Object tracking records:
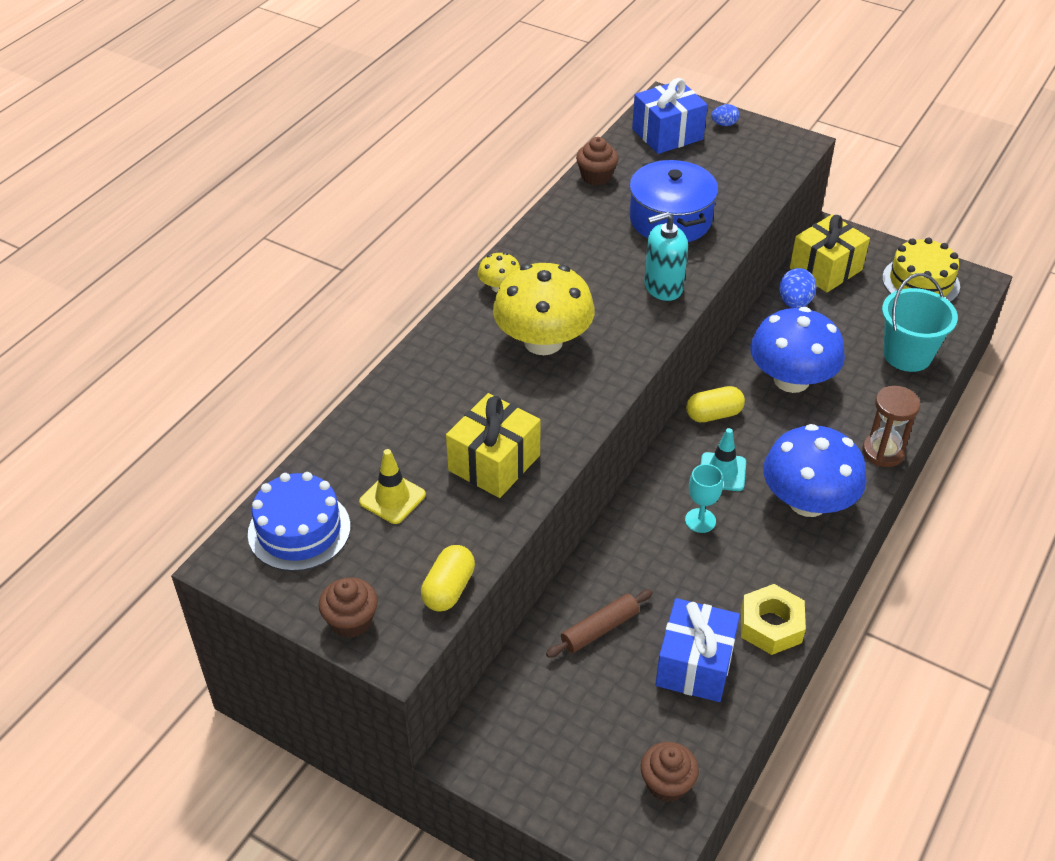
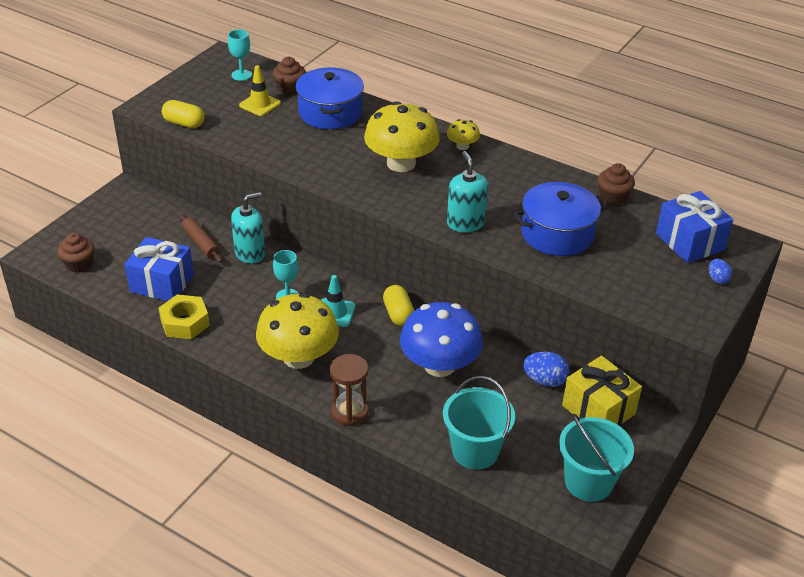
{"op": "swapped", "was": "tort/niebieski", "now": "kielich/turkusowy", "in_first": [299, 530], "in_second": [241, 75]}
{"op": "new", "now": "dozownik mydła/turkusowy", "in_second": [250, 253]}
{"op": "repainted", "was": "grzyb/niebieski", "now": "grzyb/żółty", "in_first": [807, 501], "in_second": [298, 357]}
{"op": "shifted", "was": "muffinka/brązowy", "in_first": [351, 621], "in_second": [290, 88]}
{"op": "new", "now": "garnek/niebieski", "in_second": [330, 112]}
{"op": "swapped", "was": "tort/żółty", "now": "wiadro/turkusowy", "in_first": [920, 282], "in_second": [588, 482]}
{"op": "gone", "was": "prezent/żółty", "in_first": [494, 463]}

* [WHAT TO PRODUCE]: Give back the data exactly. Pictures stay out.

* [ANSWER BOX]:
{"op": "swapped", "was": "tort/niebieski", "now": "kielich/turkusowy", "in_first": [299, 530], "in_second": [241, 75]}
{"op": "new", "now": "dozownik mydła/turkusowy", "in_second": [250, 253]}
{"op": "repainted", "was": "grzyb/niebieski", "now": "grzyb/żółty", "in_first": [807, 501], "in_second": [298, 357]}
{"op": "shifted", "was": "muffinka/brązowy", "in_first": [351, 621], "in_second": [290, 88]}
{"op": "new", "now": "garnek/niebieski", "in_second": [330, 112]}
{"op": "swapped", "was": "tort/żółty", "now": "wiadro/turkusowy", "in_first": [920, 282], "in_second": [588, 482]}
{"op": "gone", "was": "prezent/żółty", "in_first": [494, 463]}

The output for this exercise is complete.